**Supplied material:**
>>>
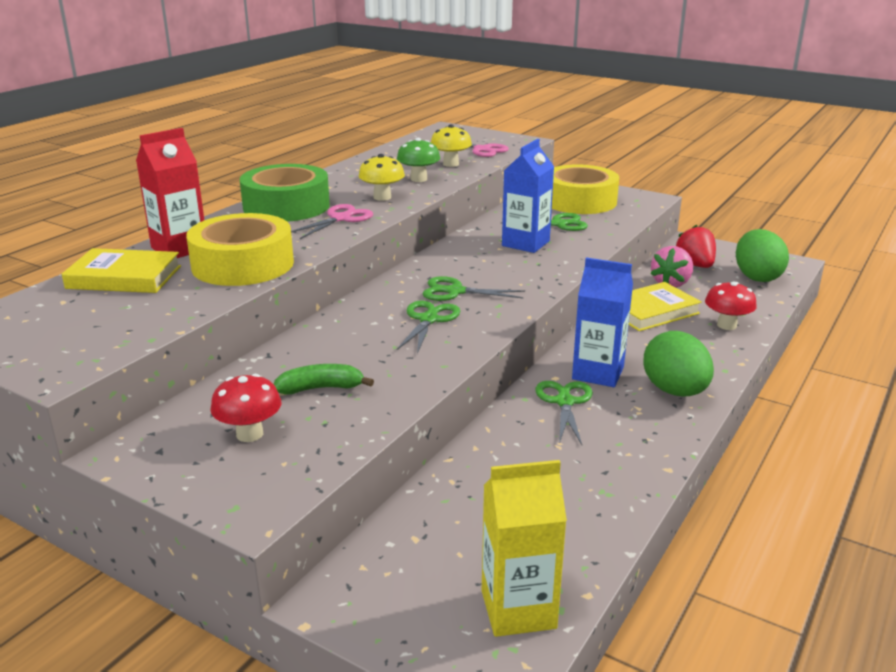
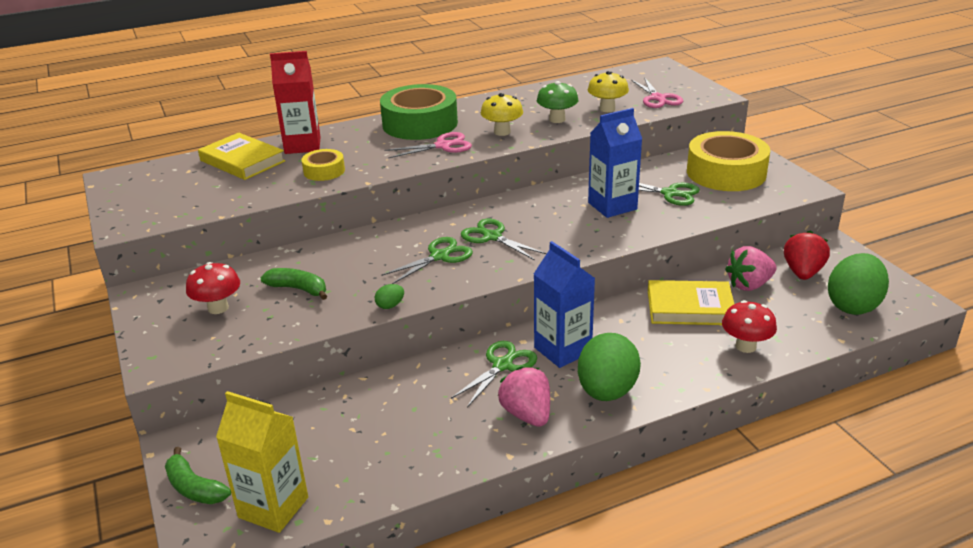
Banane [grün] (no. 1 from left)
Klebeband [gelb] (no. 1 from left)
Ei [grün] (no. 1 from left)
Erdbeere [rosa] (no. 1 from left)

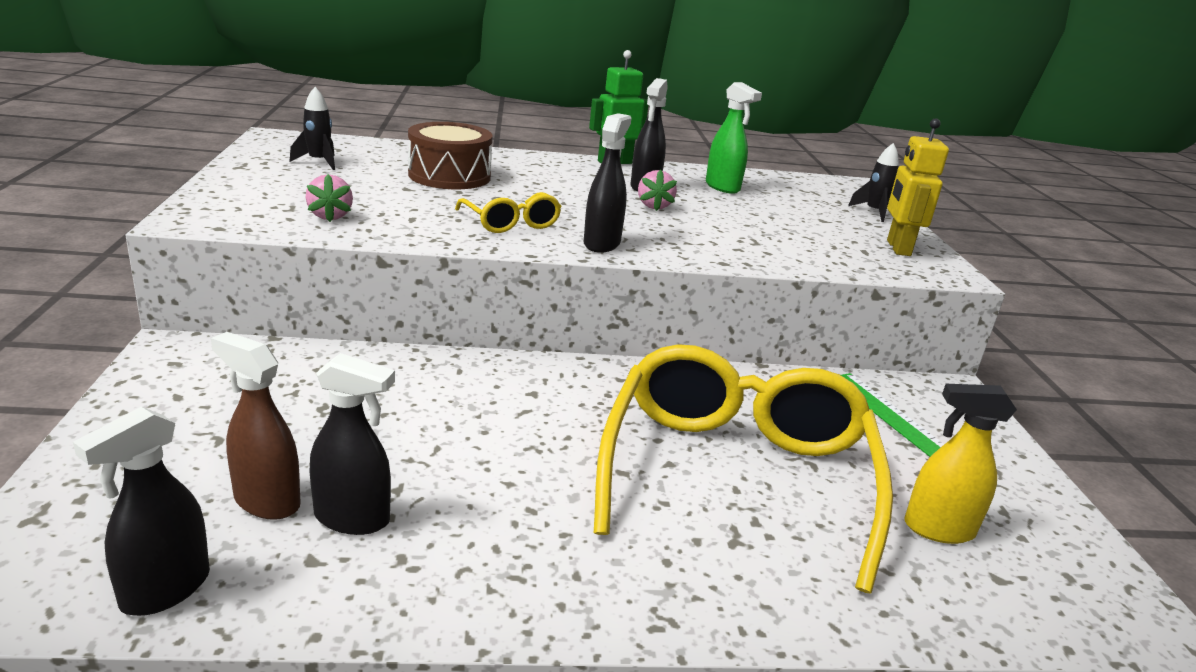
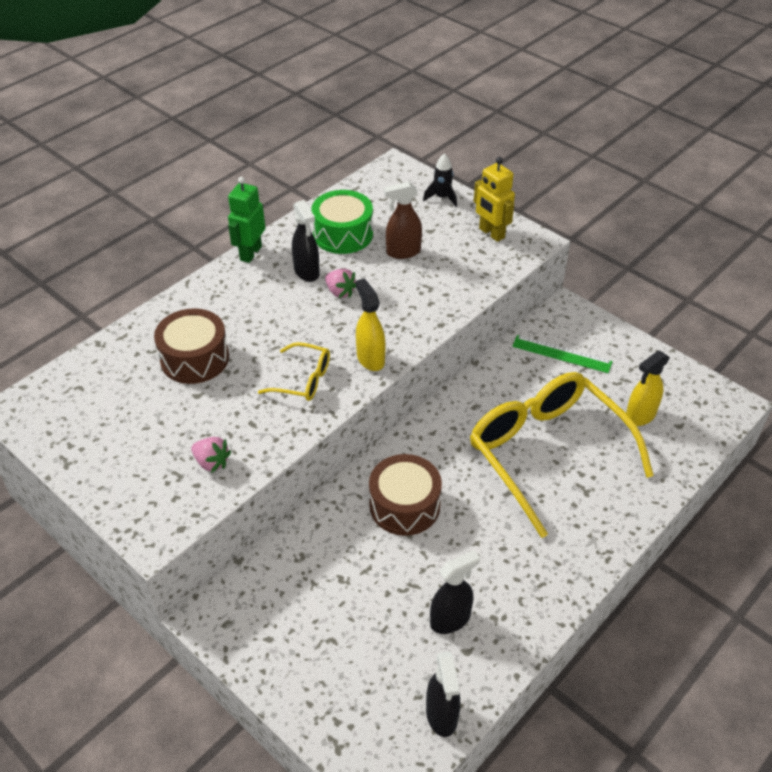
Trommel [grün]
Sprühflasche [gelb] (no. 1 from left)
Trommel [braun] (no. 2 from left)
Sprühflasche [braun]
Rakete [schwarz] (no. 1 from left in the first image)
<<<
**About this exercise:**
With the images left out, output all the entries above exactly.

**Output:**
Banane [grün] (no. 1 from left)
Klebeband [gelb] (no. 1 from left)
Ei [grün] (no. 1 from left)
Erdbeere [rosa] (no. 1 from left)

Trommel [grün]
Sprühflasche [gelb] (no. 1 from left)
Trommel [braun] (no. 2 from left)
Sprühflasche [braun]
Rakete [schwarz] (no. 1 from left in the first image)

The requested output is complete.